**TASK REQUIREMENTS:** Return every entry exactly, except for any pictures.

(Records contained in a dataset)
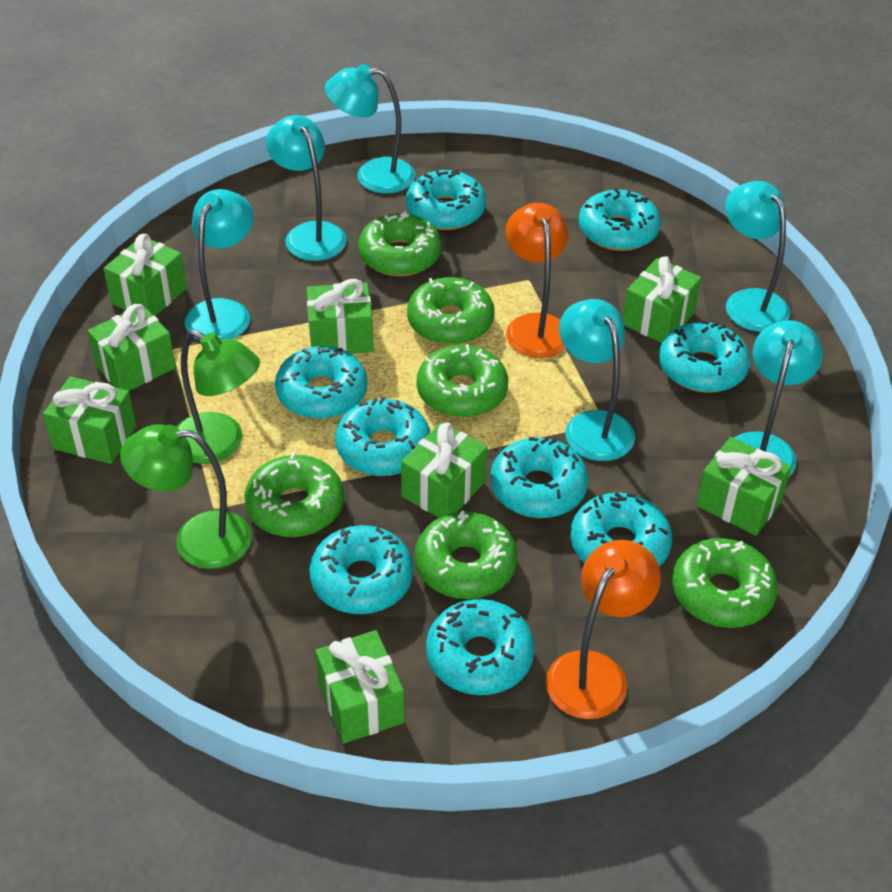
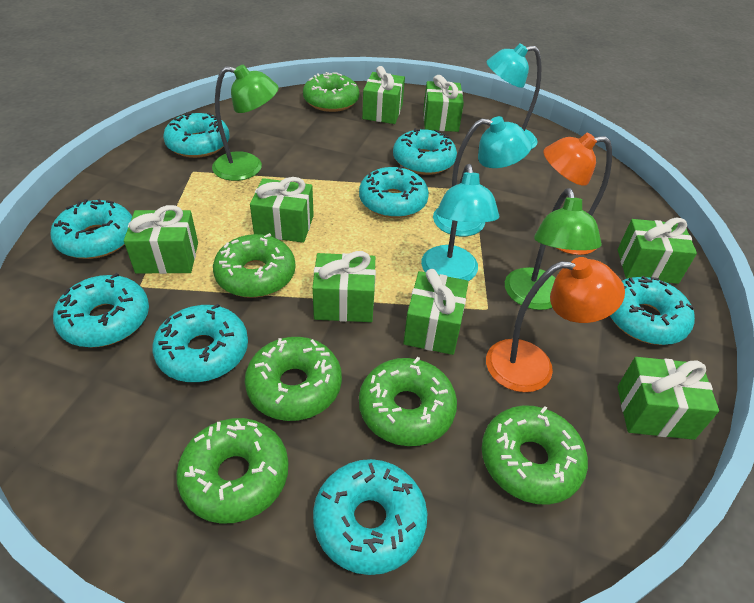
turquoise donut: 9 -> 8
turquoise lamp: 6 -> 3

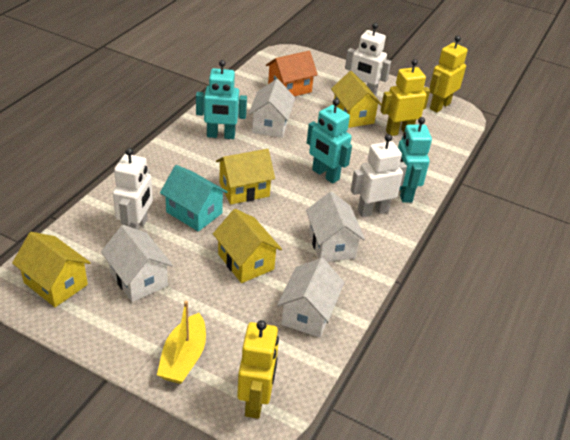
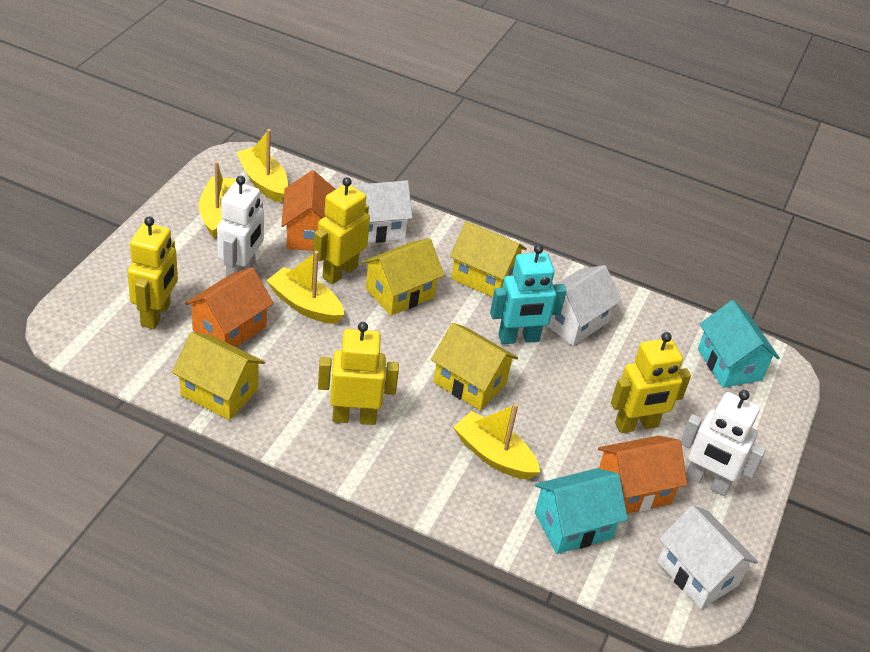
orange house: 1 -> 3
turquoise house: 1 -> 2
turquoise robot: 3 -> 1
white house: 4 -> 3
white robot: 3 -> 2
yellow boat: 1 -> 4
yellow robot: 3 -> 4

**EXERCISE ANSWER:**
turquoise donut: 9 -> 8
turquoise lamp: 6 -> 3

orange house: 1 -> 3
turquoise house: 1 -> 2
turquoise robot: 3 -> 1
white house: 4 -> 3
white robot: 3 -> 2
yellow boat: 1 -> 4
yellow robot: 3 -> 4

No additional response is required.